What is needed =
Nothing but the pictures is dropped; write out all the remaining data below exactly.

....

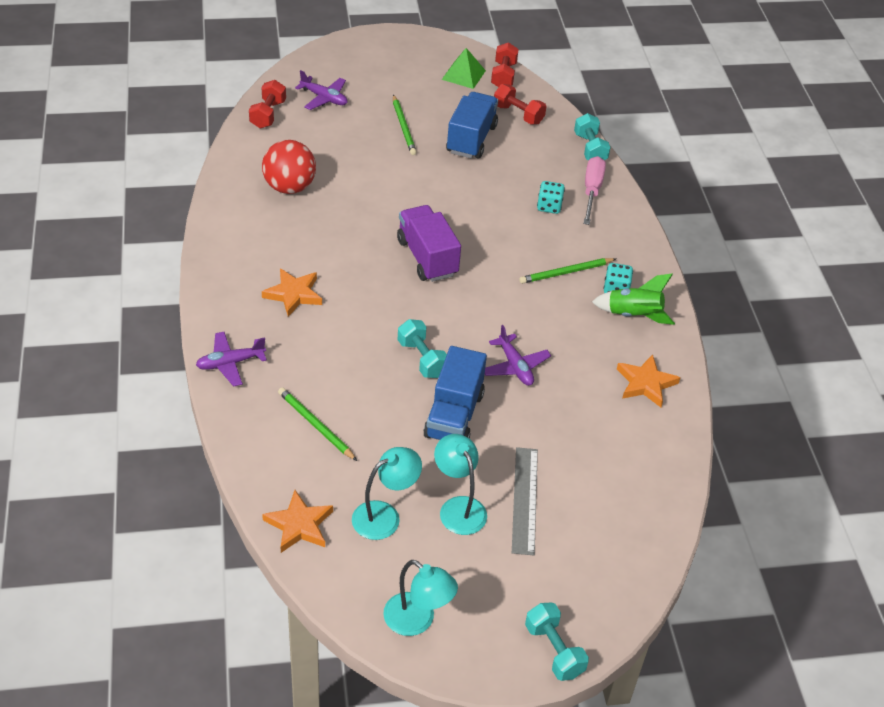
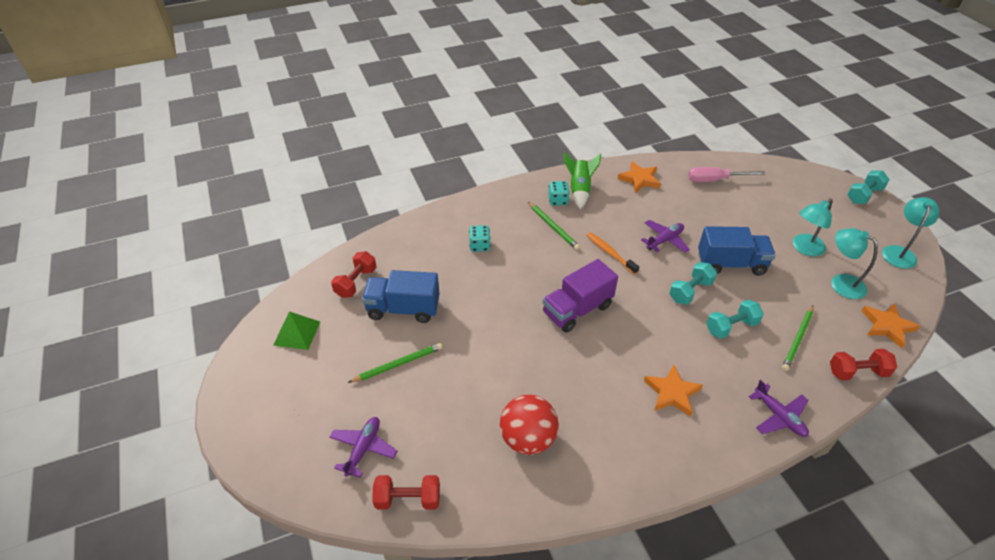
camera: 100 degrees left, 0 degrees up
(503, 76) = (294, 302): red dumbbell -> red dumbbell (857, 372)
(506, 309) = (610, 253): none -> orange toothbrush
(524, 500) = (773, 220): grey ruler -> none
(590, 148) = (394, 231): turquoise dumbbell -> turquoise dumbbell (731, 327)
(592, 191) = (450, 224): pink screwdriver -> pink screwdriver (715, 180)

....

Your response =
camera: 100 degrees left, 0 degrees up
(503, 76) = (294, 302): red dumbbell -> red dumbbell (857, 372)
(506, 309) = (610, 253): none -> orange toothbrush
(524, 500) = (773, 220): grey ruler -> none
(590, 148) = (394, 231): turquoise dumbbell -> turquoise dumbbell (731, 327)
(592, 191) = (450, 224): pink screwdriver -> pink screwdriver (715, 180)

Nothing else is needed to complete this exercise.